- **Problem details**
In the material below, list every line carrying the string "black".
Material supplied Block Start
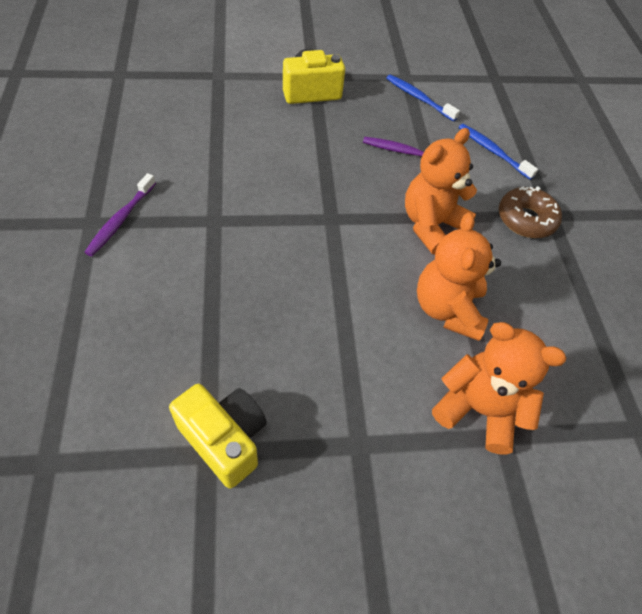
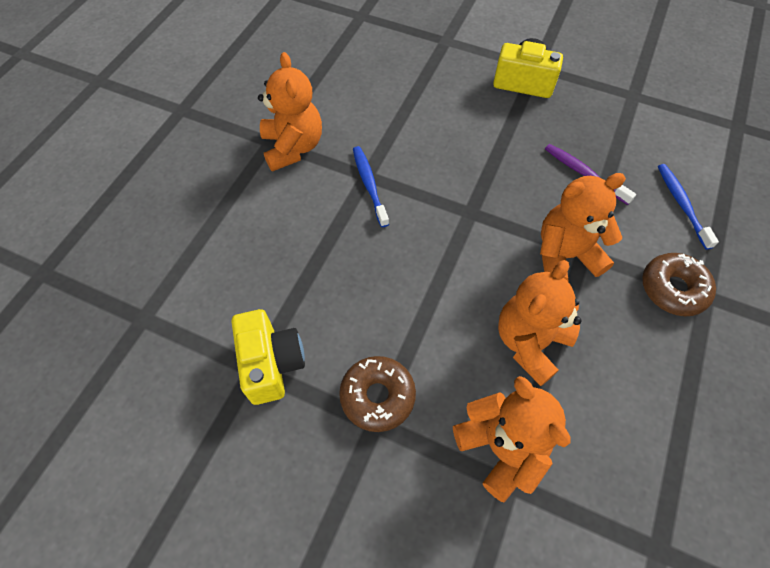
camera: 35 degrees right, 5 degrees up
purple toothbrush [84,173,156,256] -> orange teddy bear [258,52,322,172]
blue toothbrush [386,74,460,121] -> blue toothbrush moved to [353,146,389,227]
none -> brown donut [339,356,416,432]

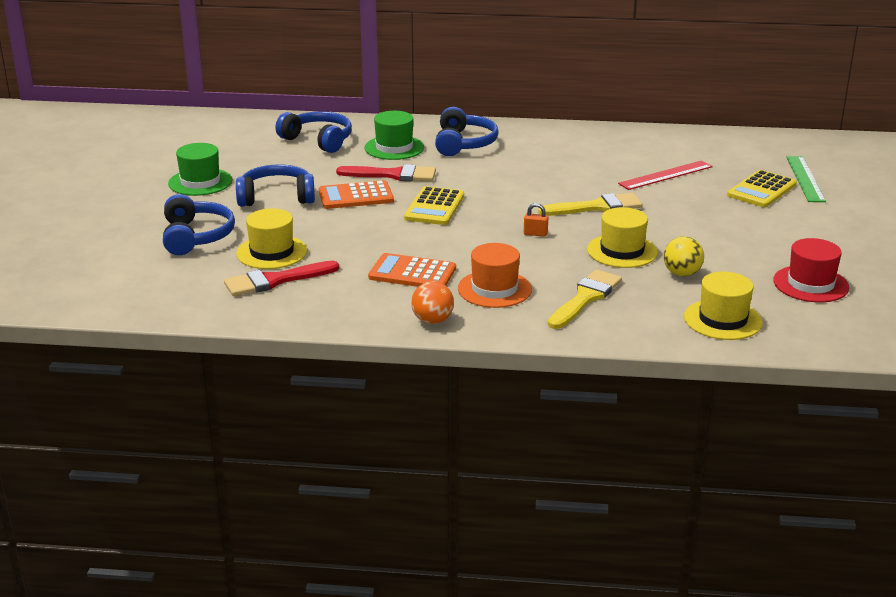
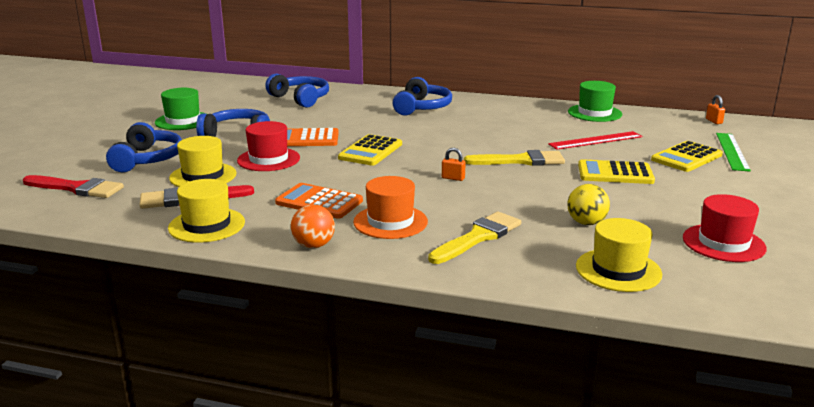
camera: 10 degrees right, 5 degrees down
red brush [336,164,436,181] -> red brush moved to [23,175,124,198]
green hat [364,111,424,160] -> green hat moved to [568,81,622,122]
yellow hat [587,207,658,268] -> yellow hat moved to [168,179,245,243]
none -> red hat [237,121,300,171]
none -> yellow calculator [578,159,655,184]
none -> orange padlock [706,95,725,124]

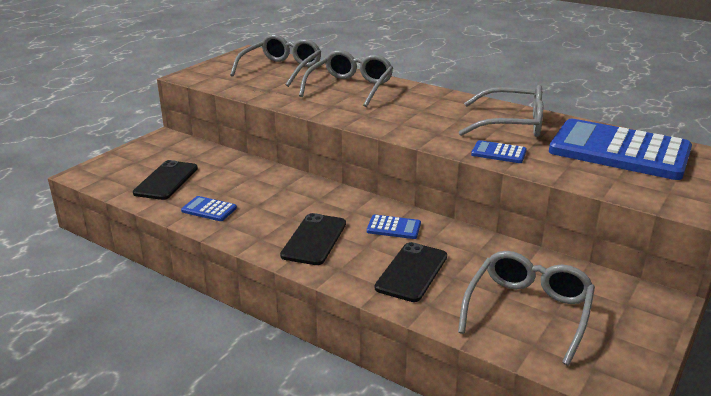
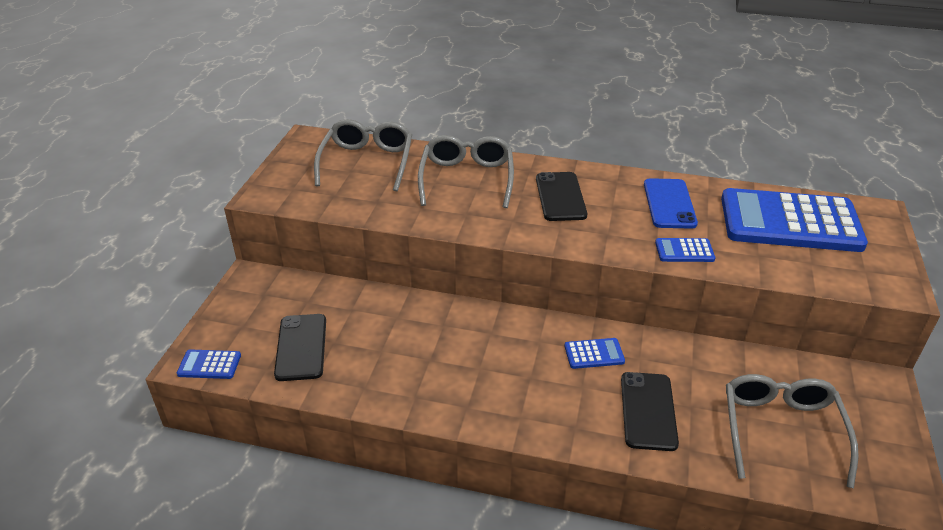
camera: 20 degrees left, 10 degrees up
blue calculator [181,196,237,221] -> blue calculator moved to [177,349,241,379]
black phone [280,213,346,265] -> black phone moved to [536,172,587,221]
grey glasses [459,85,543,137] -> blue phone [644,178,698,229]

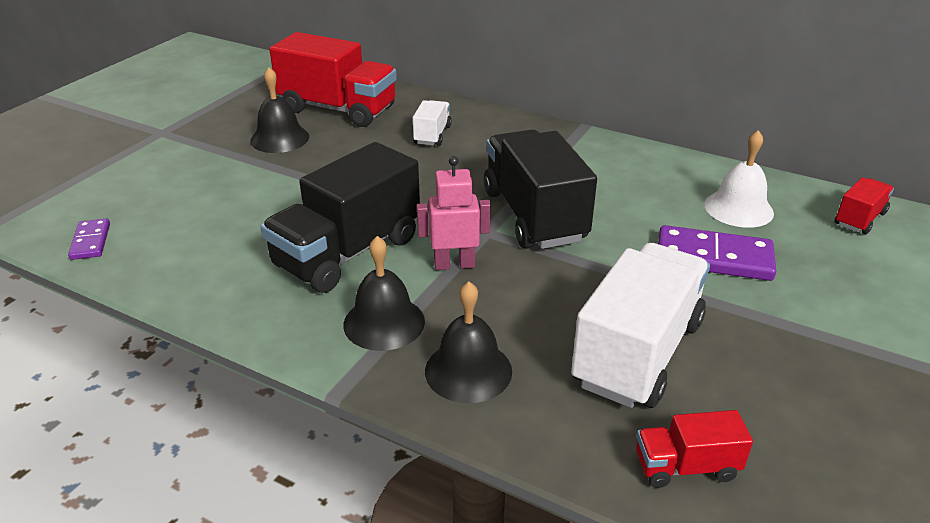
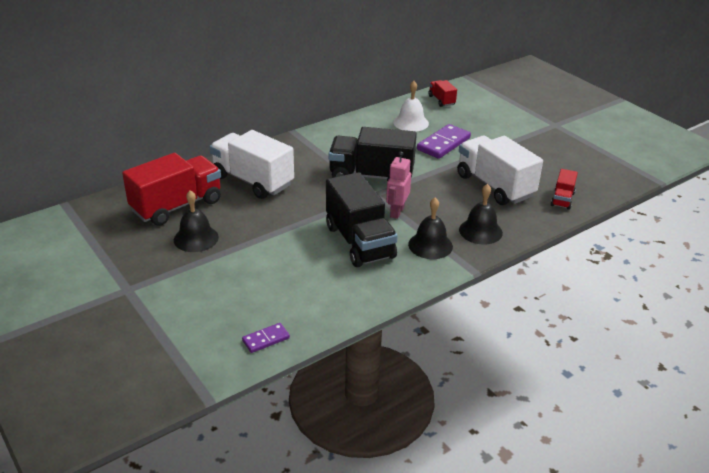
camera: 65 degrees left, 0 degrees up
purple domino [68,218,110,260] -> purple domino turned 45 degrees counterclockwise [242,323,290,353]
white truck [413,100,452,146] -> white truck [210,130,294,199], size x2.08

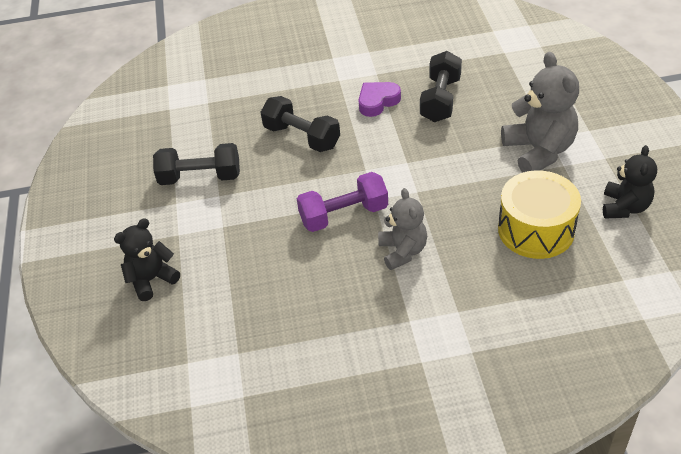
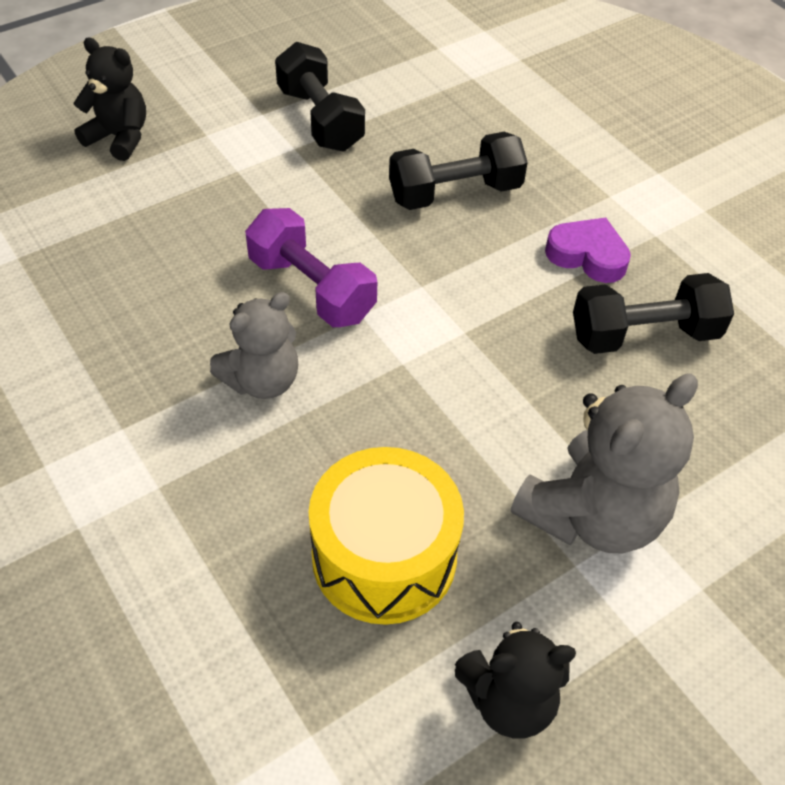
camera: 60 degrees right, 5 degrees up
black dumbbell [261,96,340,152] -> black dumbbell turned 60 degrees clockwise [389,132,528,210]

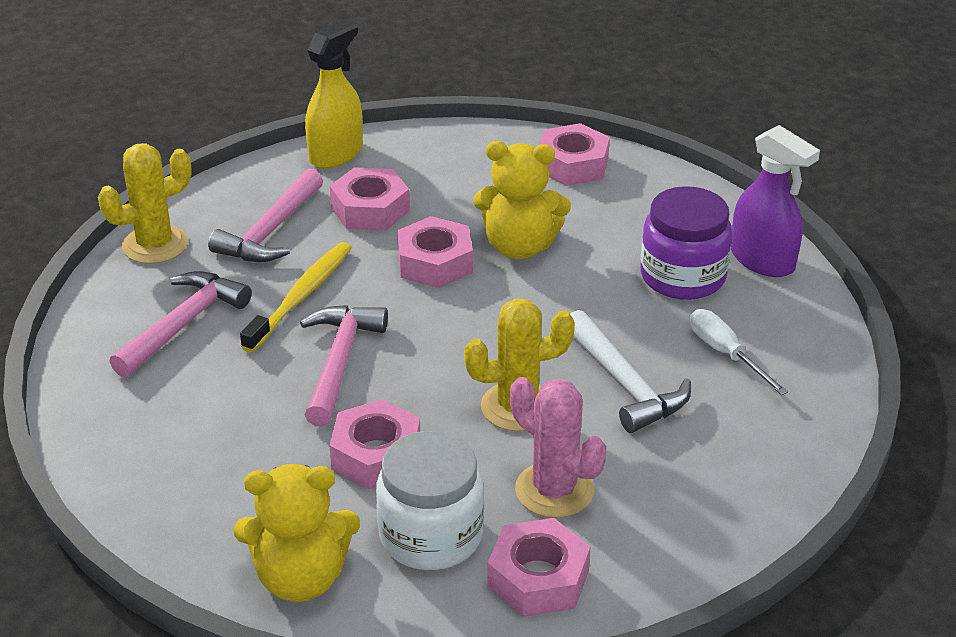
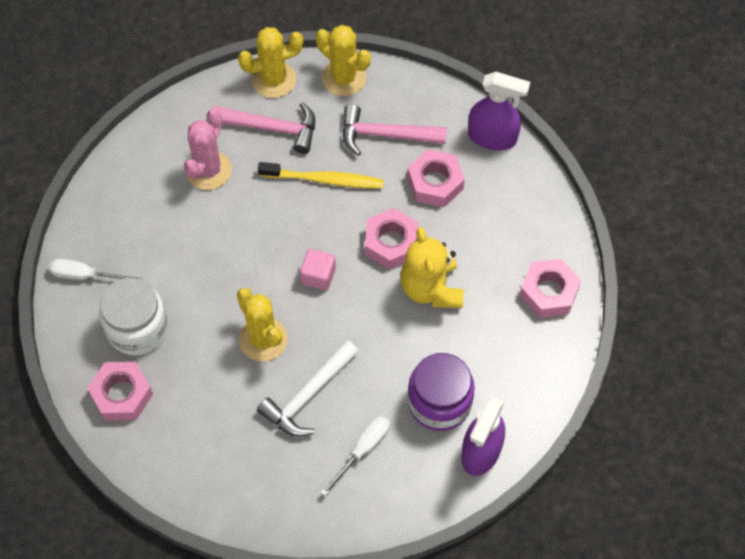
camera: 70 degrees right, 25 degrees up
yellow teddy bear [234,464,360,602] -> white screwdriver [49,259,143,280]
pink hammer [300,305,388,427] -> none
yellow spray bottle [305,19,363,169] -> purple spray bottle [468,72,530,150]
pink nut [329,399,420,489] -> none
pink cactus [510,377,607,518] -> pink cactus moved to [184,109,232,190]
none -> yellow cactus [238,27,303,98]
none -> pink cube [300,249,336,290]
Material supplied Block End
- **Task solution**
black phone [280,213,346,265] -> black phone moved to [536,172,587,221]
black dumbbell [261,96,340,152] -> black dumbbell turned 60 degrees clockwise [389,132,528,210]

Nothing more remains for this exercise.